[INFORMATION SUPPLIED — start]

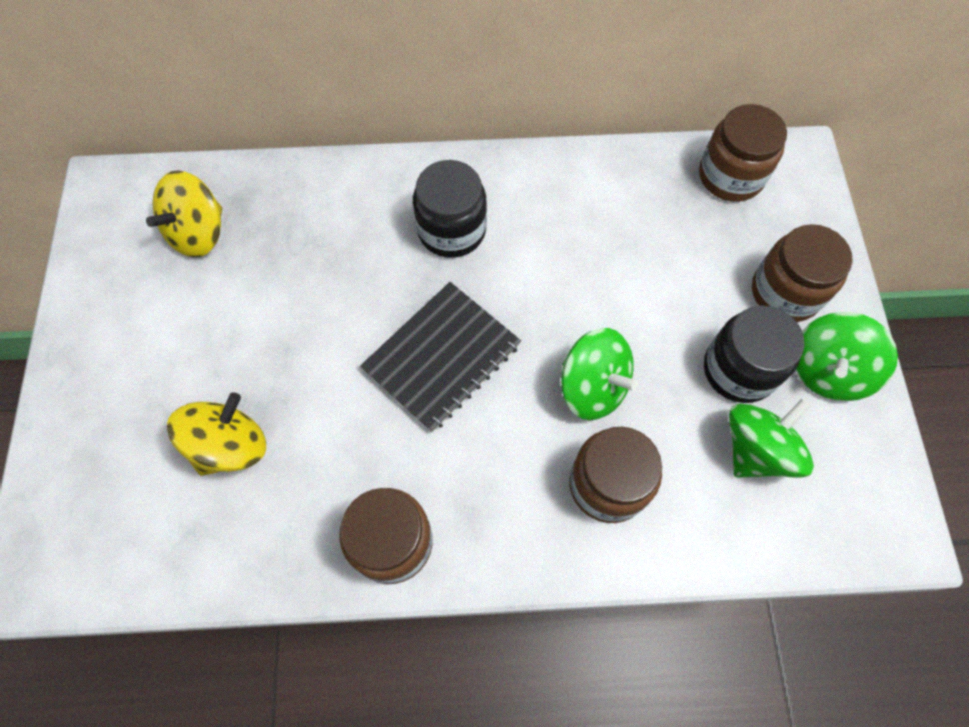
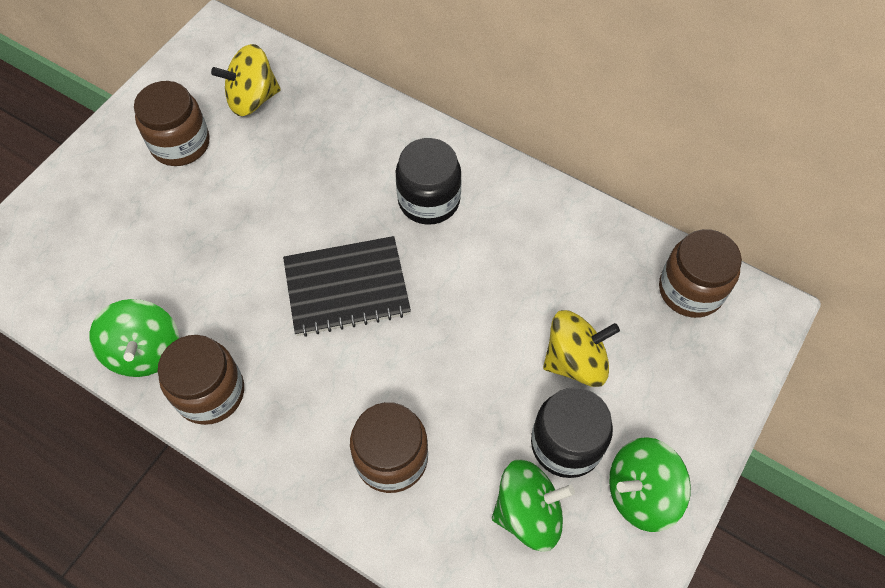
camera: 35 degrees right, 5 degrees down
(230, 445) = (160, 257): yellow spinning top -> yellow spinning top (575, 361)
(593, 387) = (439, 381): green spinning top -> green spinning top (145, 351)
(785, 292) = (658, 410): brown jar -> brown jar (180, 144)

[INFORMATION SUPPLIED — finish]

WORK ITEM: Copy all lines from the material above that hold the word "spinning".

TASK SOLUTION:
(230, 445) = (160, 257): yellow spinning top -> yellow spinning top (575, 361)
(593, 387) = (439, 381): green spinning top -> green spinning top (145, 351)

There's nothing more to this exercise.